• [What you have to do]: Restate the data below word for word. Skip any images it contains.

Content revision data:

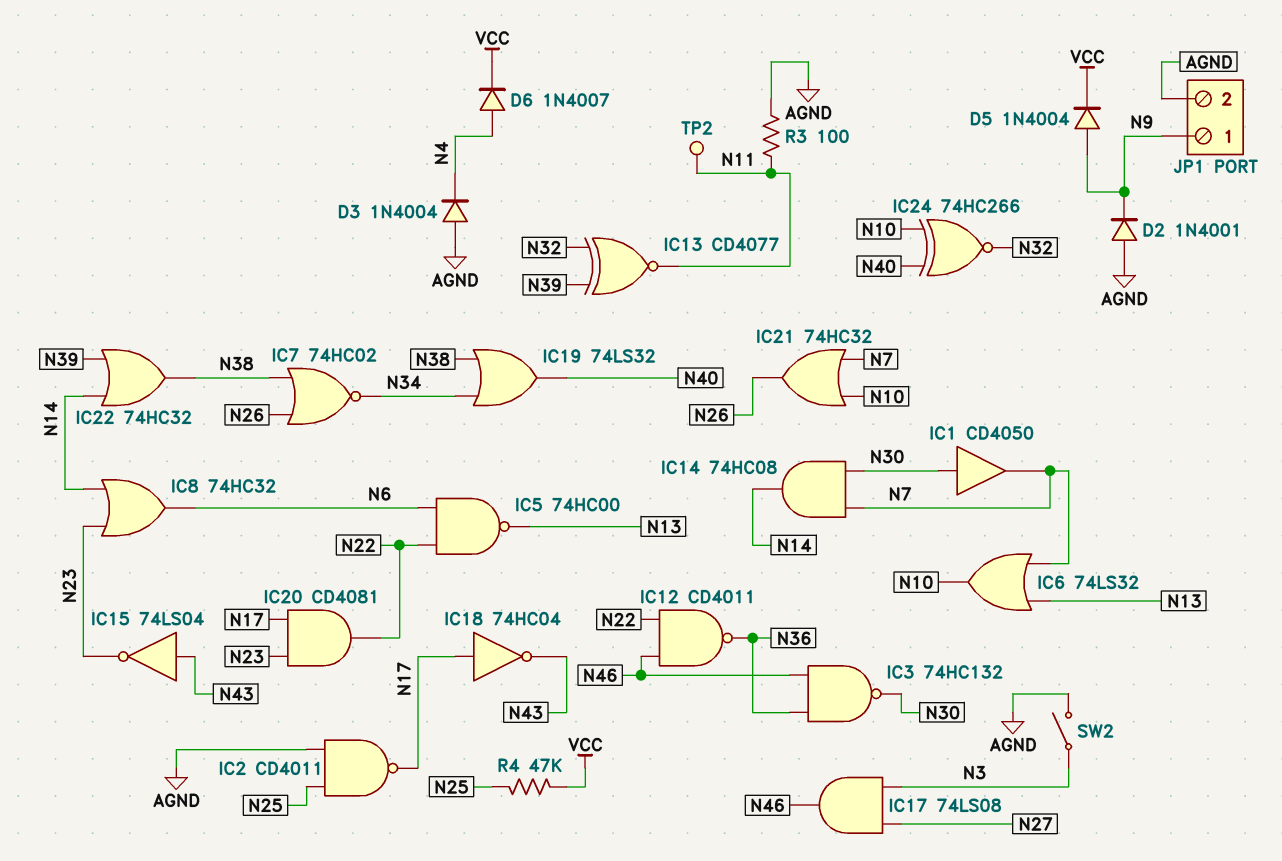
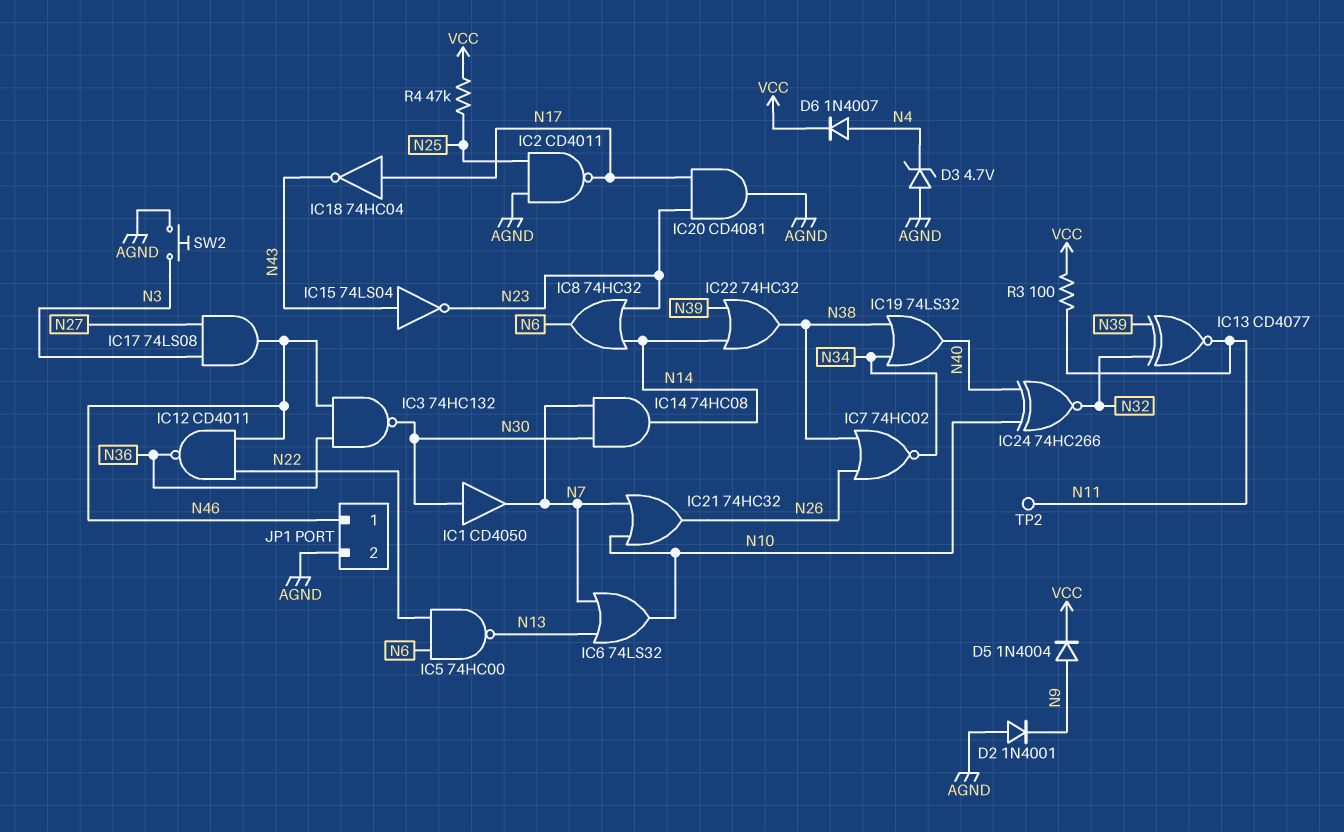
D3: diode 1N4004 (A AGND, K N4) -> zener 4.7V (A AGND, K N4)
IC20: AND CD4081 (in N17, in N23, out N22) -> AND CD4081 (in N17, in N23, out AGND)
JP1 pin 1: N9 -> N46
R3: 100 (AGND, N11) -> 100 (N11, VCC)
SW2: switch (AGND, N3) -> button (AGND, N3)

• [Result of this task]:
D3: diode 1N4004 (A AGND, K N4) -> zener 4.7V (A AGND, K N4)
IC20: AND CD4081 (in N17, in N23, out N22) -> AND CD4081 (in N17, in N23, out AGND)
JP1 pin 1: N9 -> N46
R3: 100 (AGND, N11) -> 100 (N11, VCC)
SW2: switch (AGND, N3) -> button (AGND, N3)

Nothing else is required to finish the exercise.